### Work request
When the line containing "none -> purple spray bottle <412 376>" appears in the data below, begin copying there and stop only after the line containing "camera: 20 degrees left, 10 degrees up".

Object transformation records

+-------+

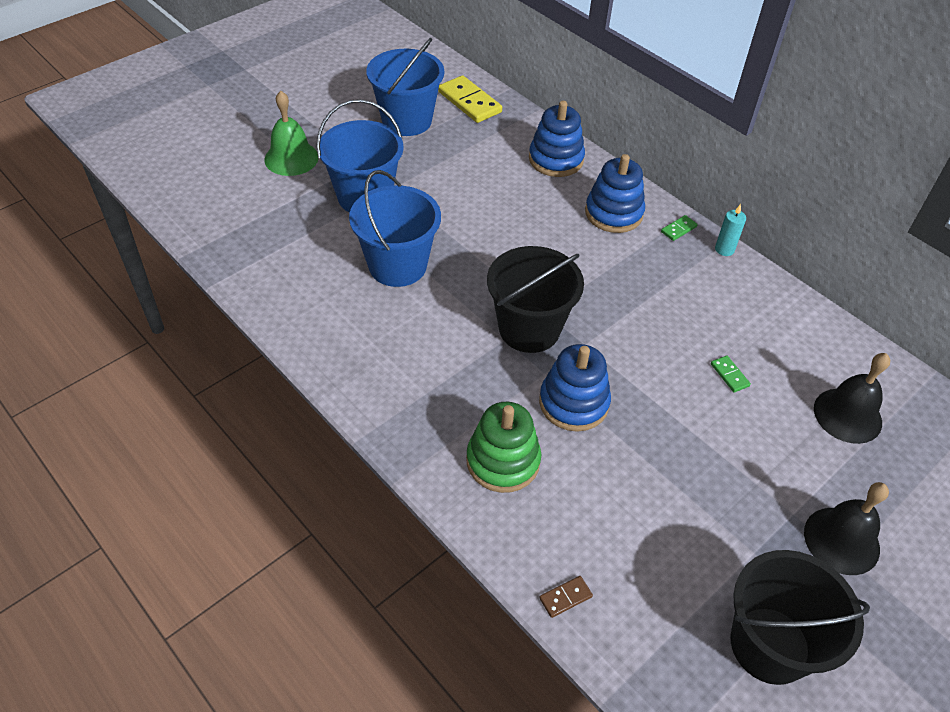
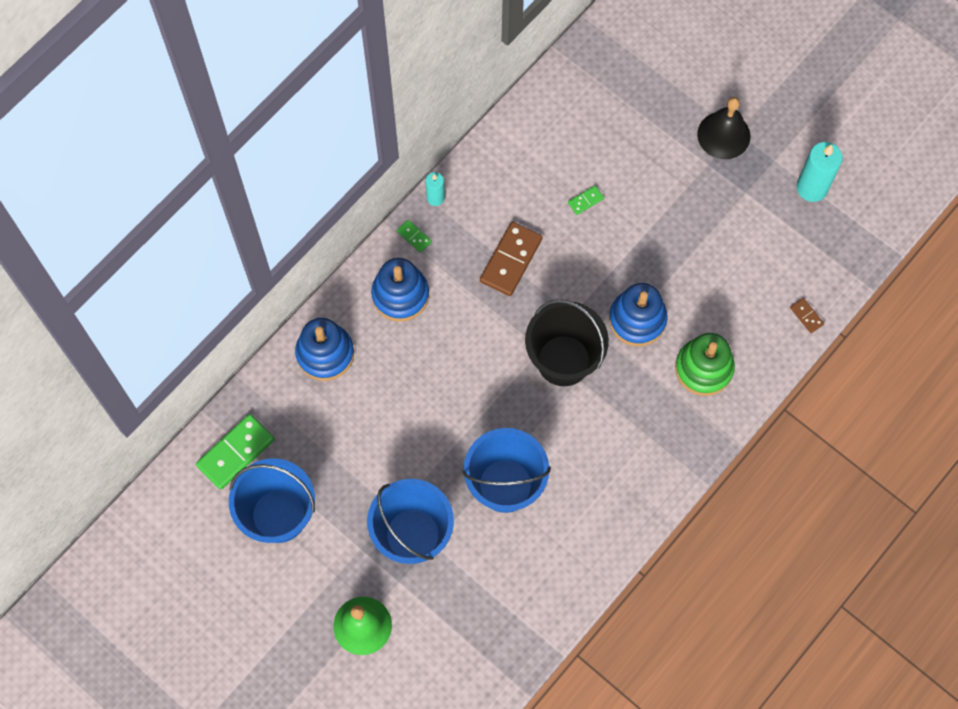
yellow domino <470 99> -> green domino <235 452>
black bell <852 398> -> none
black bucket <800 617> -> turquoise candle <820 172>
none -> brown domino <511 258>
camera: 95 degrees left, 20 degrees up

+-------+

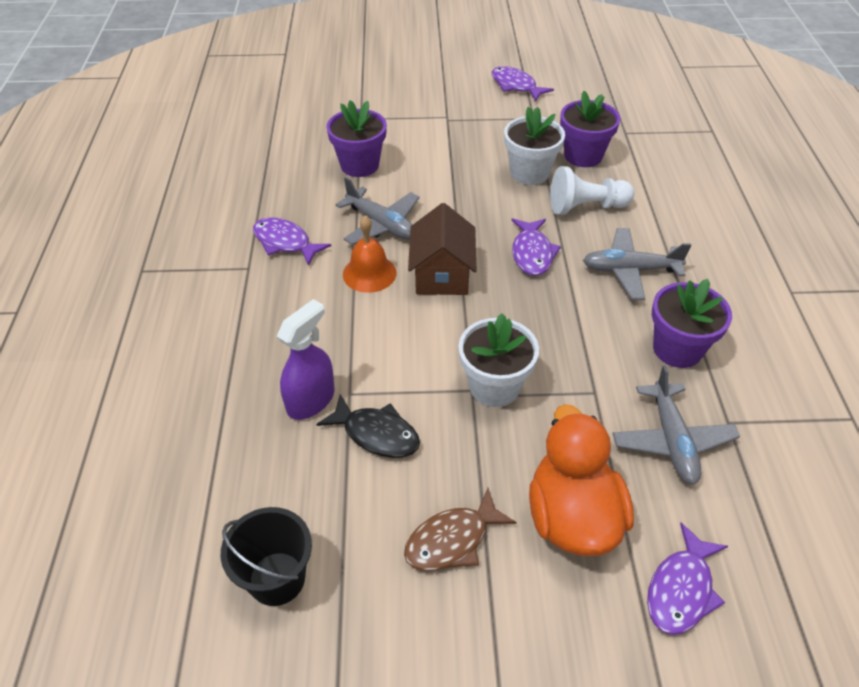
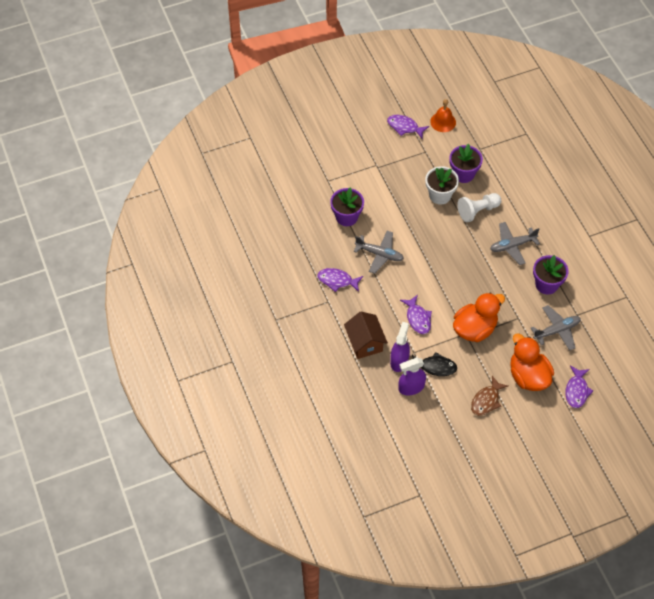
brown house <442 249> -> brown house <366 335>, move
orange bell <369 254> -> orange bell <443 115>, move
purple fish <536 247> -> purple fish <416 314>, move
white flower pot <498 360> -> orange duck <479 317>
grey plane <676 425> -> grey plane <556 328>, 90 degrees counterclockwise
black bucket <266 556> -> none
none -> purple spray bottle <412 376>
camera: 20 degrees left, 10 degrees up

+-------+

### Result for this exercise
none -> purple spray bottle <412 376>
camera: 20 degrees left, 10 degrees up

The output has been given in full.